EXTRACTED RECORDS:
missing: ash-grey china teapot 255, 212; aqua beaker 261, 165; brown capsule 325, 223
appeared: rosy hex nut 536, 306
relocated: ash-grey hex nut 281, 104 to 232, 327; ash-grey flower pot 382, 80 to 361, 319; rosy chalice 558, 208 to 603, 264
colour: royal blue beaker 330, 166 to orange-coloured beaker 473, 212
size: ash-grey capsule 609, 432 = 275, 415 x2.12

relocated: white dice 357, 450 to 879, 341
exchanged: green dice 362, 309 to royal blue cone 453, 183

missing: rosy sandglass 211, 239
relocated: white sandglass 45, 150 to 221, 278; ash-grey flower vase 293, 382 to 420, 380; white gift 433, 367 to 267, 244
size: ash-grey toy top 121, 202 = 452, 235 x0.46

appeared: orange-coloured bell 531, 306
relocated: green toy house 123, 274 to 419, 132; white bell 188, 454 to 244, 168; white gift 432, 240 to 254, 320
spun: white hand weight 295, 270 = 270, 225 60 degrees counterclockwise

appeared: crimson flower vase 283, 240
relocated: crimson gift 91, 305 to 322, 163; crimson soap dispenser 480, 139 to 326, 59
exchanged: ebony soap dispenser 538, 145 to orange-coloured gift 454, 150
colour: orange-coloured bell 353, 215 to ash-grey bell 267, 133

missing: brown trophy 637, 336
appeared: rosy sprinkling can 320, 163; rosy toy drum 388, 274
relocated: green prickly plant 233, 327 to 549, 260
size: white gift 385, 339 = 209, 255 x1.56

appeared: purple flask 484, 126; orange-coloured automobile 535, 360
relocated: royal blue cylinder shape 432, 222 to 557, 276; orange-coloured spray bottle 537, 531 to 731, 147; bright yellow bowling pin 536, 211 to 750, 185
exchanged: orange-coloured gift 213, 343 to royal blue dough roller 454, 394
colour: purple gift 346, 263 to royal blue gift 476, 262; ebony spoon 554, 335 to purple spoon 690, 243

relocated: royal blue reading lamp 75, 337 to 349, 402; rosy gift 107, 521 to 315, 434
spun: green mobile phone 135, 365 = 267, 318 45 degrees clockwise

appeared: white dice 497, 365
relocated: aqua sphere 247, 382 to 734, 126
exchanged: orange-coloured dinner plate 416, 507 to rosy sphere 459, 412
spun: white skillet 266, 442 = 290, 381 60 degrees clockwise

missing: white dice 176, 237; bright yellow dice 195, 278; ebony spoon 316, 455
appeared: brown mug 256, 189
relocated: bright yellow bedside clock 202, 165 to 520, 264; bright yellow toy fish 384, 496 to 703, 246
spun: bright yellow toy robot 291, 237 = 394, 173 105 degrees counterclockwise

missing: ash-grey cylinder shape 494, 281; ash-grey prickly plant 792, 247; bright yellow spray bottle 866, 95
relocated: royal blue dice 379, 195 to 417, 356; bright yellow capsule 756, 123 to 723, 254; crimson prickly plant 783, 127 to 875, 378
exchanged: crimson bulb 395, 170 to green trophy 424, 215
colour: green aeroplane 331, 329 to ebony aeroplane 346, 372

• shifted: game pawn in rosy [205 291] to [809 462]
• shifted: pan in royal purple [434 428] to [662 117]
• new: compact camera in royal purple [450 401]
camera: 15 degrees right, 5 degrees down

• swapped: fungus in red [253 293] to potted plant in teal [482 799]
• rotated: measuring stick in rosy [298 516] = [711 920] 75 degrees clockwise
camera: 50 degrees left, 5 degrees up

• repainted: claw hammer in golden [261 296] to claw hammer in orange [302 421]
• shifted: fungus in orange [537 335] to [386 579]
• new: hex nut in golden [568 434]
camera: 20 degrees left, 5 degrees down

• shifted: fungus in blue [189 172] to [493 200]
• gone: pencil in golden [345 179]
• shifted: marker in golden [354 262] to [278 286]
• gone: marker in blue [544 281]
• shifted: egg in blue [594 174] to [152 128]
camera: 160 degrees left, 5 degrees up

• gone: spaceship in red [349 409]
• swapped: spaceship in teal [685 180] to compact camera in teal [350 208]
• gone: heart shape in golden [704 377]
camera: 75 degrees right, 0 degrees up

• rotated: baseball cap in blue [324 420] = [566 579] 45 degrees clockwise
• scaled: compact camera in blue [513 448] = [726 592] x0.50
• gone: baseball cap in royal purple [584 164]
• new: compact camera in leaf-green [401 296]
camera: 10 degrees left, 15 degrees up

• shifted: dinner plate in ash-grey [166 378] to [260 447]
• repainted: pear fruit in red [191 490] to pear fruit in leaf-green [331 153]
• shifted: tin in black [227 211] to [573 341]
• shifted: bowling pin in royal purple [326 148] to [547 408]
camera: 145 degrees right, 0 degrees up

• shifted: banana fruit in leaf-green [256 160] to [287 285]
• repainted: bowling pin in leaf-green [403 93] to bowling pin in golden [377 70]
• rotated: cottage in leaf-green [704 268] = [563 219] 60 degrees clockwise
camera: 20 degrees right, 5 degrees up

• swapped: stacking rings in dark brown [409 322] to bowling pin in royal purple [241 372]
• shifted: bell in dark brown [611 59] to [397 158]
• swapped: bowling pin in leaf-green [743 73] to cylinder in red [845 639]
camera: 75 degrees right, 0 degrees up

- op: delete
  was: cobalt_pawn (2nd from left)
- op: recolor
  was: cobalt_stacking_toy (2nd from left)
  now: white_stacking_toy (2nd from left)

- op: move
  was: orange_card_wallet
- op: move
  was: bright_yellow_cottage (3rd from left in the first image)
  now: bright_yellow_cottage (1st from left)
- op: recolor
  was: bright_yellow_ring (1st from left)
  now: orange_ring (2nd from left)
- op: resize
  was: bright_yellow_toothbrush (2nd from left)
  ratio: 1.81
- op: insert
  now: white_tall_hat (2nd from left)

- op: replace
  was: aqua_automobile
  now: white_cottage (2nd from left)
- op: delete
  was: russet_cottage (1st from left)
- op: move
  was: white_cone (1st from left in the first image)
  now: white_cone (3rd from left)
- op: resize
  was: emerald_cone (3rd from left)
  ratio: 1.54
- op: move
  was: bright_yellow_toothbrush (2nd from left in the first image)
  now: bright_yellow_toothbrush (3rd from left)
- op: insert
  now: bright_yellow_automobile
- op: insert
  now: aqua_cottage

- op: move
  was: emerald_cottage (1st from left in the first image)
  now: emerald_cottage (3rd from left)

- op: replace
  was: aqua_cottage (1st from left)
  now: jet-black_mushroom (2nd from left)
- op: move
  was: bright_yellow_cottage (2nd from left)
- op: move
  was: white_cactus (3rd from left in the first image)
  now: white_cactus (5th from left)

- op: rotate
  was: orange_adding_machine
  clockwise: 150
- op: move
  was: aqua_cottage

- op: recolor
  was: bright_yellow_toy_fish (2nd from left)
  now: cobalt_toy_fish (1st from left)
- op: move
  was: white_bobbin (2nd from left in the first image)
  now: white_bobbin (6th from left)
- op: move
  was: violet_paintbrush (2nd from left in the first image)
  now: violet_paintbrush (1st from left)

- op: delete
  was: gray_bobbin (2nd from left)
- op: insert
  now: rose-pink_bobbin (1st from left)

WHAT IS BEING ASKED: Above are the records; restate each one exactly.

ANSWER SPACE:
missing: ash-grey china teapot 255, 212; aqua beaker 261, 165; brown capsule 325, 223
appeared: rosy hex nut 536, 306
relocated: ash-grey hex nut 281, 104 to 232, 327; ash-grey flower pot 382, 80 to 361, 319; rosy chalice 558, 208 to 603, 264
colour: royal blue beaker 330, 166 to orange-coloured beaker 473, 212
size: ash-grey capsule 609, 432 = 275, 415 x2.12

relocated: white dice 357, 450 to 879, 341
exchanged: green dice 362, 309 to royal blue cone 453, 183

missing: rosy sandglass 211, 239
relocated: white sandglass 45, 150 to 221, 278; ash-grey flower vase 293, 382 to 420, 380; white gift 433, 367 to 267, 244
size: ash-grey toy top 121, 202 = 452, 235 x0.46

appeared: orange-coloured bell 531, 306
relocated: green toy house 123, 274 to 419, 132; white bell 188, 454 to 244, 168; white gift 432, 240 to 254, 320
spun: white hand weight 295, 270 = 270, 225 60 degrees counterclockwise

appeared: crimson flower vase 283, 240
relocated: crimson gift 91, 305 to 322, 163; crimson soap dispenser 480, 139 to 326, 59
exchanged: ebony soap dispenser 538, 145 to orange-coloured gift 454, 150
colour: orange-coloured bell 353, 215 to ash-grey bell 267, 133

missing: brown trophy 637, 336
appeared: rosy sprinkling can 320, 163; rosy toy drum 388, 274
relocated: green prickly plant 233, 327 to 549, 260
size: white gift 385, 339 = 209, 255 x1.56

appeared: purple flask 484, 126; orange-coloured automobile 535, 360
relocated: royal blue cylinder shape 432, 222 to 557, 276; orange-coloured spray bottle 537, 531 to 731, 147; bright yellow bowling pin 536, 211 to 750, 185
exchanged: orange-coloured gift 213, 343 to royal blue dough roller 454, 394
colour: purple gift 346, 263 to royal blue gift 476, 262; ebony spoon 554, 335 to purple spoon 690, 243

relocated: royal blue reading lamp 75, 337 to 349, 402; rosy gift 107, 521 to 315, 434
spun: green mobile phone 135, 365 = 267, 318 45 degrees clockwise

appeared: white dice 497, 365
relocated: aqua sphere 247, 382 to 734, 126
exchanged: orange-coloured dinner plate 416, 507 to rosy sphere 459, 412
spun: white skillet 266, 442 = 290, 381 60 degrees clockwise

missing: white dice 176, 237; bright yellow dice 195, 278; ebony spoon 316, 455
appeared: brown mug 256, 189
relocated: bright yellow bedside clock 202, 165 to 520, 264; bright yellow toy fish 384, 496 to 703, 246
spun: bright yellow toy robot 291, 237 = 394, 173 105 degrees counterclockwise

missing: ash-grey cylinder shape 494, 281; ash-grey prickly plant 792, 247; bright yellow spray bottle 866, 95
relocated: royal blue dice 379, 195 to 417, 356; bright yellow capsule 756, 123 to 723, 254; crimson prickly plant 783, 127 to 875, 378
exchanged: crimson bulb 395, 170 to green trophy 424, 215
colour: green aeroplane 331, 329 to ebony aeroplane 346, 372

• shifted: game pawn in rosy [205 291] to [809 462]
• shifted: pan in royal purple [434 428] to [662 117]
• new: compact camera in royal purple [450 401]
camera: 15 degrees right, 5 degrees down

• swapped: fungus in red [253 293] to potted plant in teal [482 799]
• rotated: measuring stick in rosy [298 516] = [711 920] 75 degrees clockwise
camera: 50 degrees left, 5 degrees up

• repainted: claw hammer in golden [261 296] to claw hammer in orange [302 421]
• shifted: fungus in orange [537 335] to [386 579]
• new: hex nut in golden [568 434]
camera: 20 degrees left, 5 degrees down

• shifted: fungus in blue [189 172] to [493 200]
• gone: pencil in golden [345 179]
• shifted: marker in golden [354 262] to [278 286]
• gone: marker in blue [544 281]
• shifted: egg in blue [594 174] to [152 128]
camera: 160 degrees left, 5 degrees up

• gone: spaceship in red [349 409]
• swapped: spaceship in teal [685 180] to compact camera in teal [350 208]
• gone: heart shape in golden [704 377]
camera: 75 degrees right, 0 degrees up

• rotated: baseball cap in blue [324 420] = [566 579] 45 degrees clockwise
• scaled: compact camera in blue [513 448] = [726 592] x0.50
• gone: baseball cap in royal purple [584 164]
• new: compact camera in leaf-green [401 296]
camera: 10 degrees left, 15 degrees up

• shifted: dinner plate in ash-grey [166 378] to [260 447]
• repainted: pear fruit in red [191 490] to pear fruit in leaf-green [331 153]
• shifted: tin in black [227 211] to [573 341]
• shifted: bowling pin in royal purple [326 148] to [547 408]
camera: 145 degrees right, 0 degrees up

• shifted: banana fruit in leaf-green [256 160] to [287 285]
• repainted: bowling pin in leaf-green [403 93] to bowling pin in golden [377 70]
• rotated: cottage in leaf-green [704 268] = [563 219] 60 degrees clockwise
camera: 20 degrees right, 5 degrees up

• swapped: stacking rings in dark brown [409 322] to bowling pin in royal purple [241 372]
• shifted: bell in dark brown [611 59] to [397 158]
• swapped: bowling pin in leaf-green [743 73] to cylinder in red [845 639]
camera: 75 degrees right, 0 degrees up

- op: delete
  was: cobalt_pawn (2nd from left)
- op: recolor
  was: cobalt_stacking_toy (2nd from left)
  now: white_stacking_toy (2nd from left)

- op: move
  was: orange_card_wallet
- op: move
  was: bright_yellow_cottage (3rd from left in the first image)
  now: bright_yellow_cottage (1st from left)
- op: recolor
  was: bright_yellow_ring (1st from left)
  now: orange_ring (2nd from left)
- op: resize
  was: bright_yellow_toothbrush (2nd from left)
  ratio: 1.81
- op: insert
  now: white_tall_hat (2nd from left)

- op: replace
  was: aqua_automobile
  now: white_cottage (2nd from left)
- op: delete
  was: russet_cottage (1st from left)
- op: move
  was: white_cone (1st from left in the first image)
  now: white_cone (3rd from left)
- op: resize
  was: emerald_cone (3rd from left)
  ratio: 1.54
- op: move
  was: bright_yellow_toothbrush (2nd from left in the first image)
  now: bright_yellow_toothbrush (3rd from left)
- op: insert
  now: bright_yellow_automobile
- op: insert
  now: aqua_cottage

- op: move
  was: emerald_cottage (1st from left in the first image)
  now: emerald_cottage (3rd from left)

- op: replace
  was: aqua_cottage (1st from left)
  now: jet-black_mushroom (2nd from left)
- op: move
  was: bright_yellow_cottage (2nd from left)
- op: move
  was: white_cactus (3rd from left in the first image)
  now: white_cactus (5th from left)

- op: rotate
  was: orange_adding_machine
  clockwise: 150
- op: move
  was: aqua_cottage

- op: recolor
  was: bright_yellow_toy_fish (2nd from left)
  now: cobalt_toy_fish (1st from left)
- op: move
  was: white_bobbin (2nd from left in the first image)
  now: white_bobbin (6th from left)
- op: move
  was: violet_paintbrush (2nd from left in the first image)
  now: violet_paintbrush (1st from left)

- op: delete
  was: gray_bobbin (2nd from left)
- op: insert
  now: rose-pink_bobbin (1st from left)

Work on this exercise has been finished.